* [WORK REQUEST] The answer must reproduce the listing exactly, with every picture left out.

* [GIVEN MATERIAL]

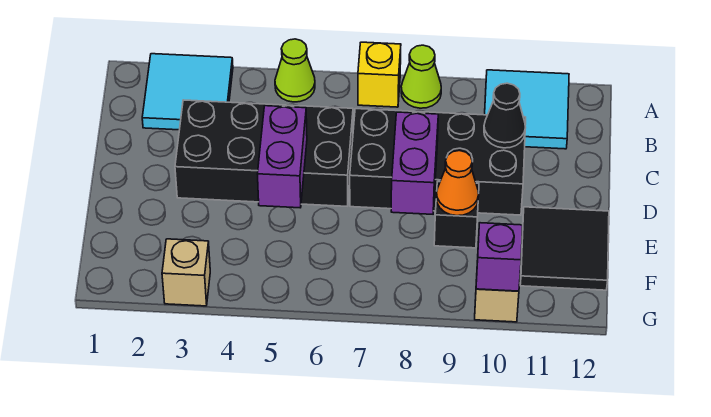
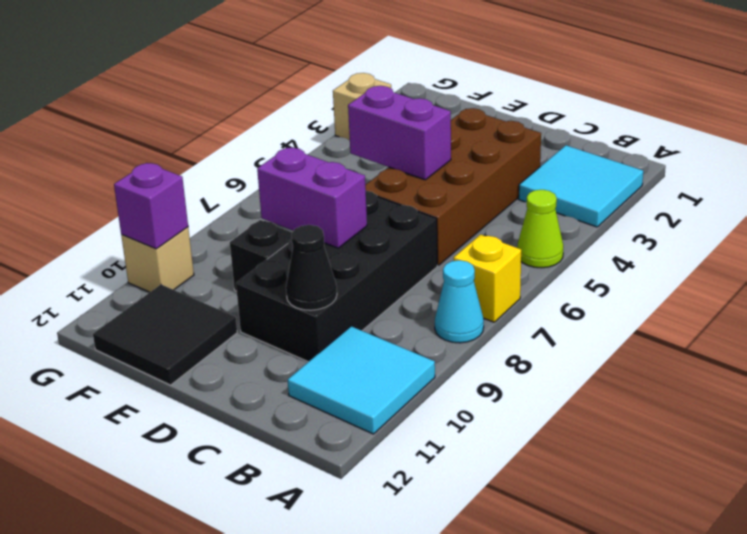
lime cone A8 level 1 -> cyan cone A8 level 1
black brick C3:D6 level 1 -> brown brick C3:D6 level 1
orange cone E9 level 2 -> none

* [FINAL ANSWER]
lime cone A8 level 1 -> cyan cone A8 level 1
black brick C3:D6 level 1 -> brown brick C3:D6 level 1
orange cone E9 level 2 -> none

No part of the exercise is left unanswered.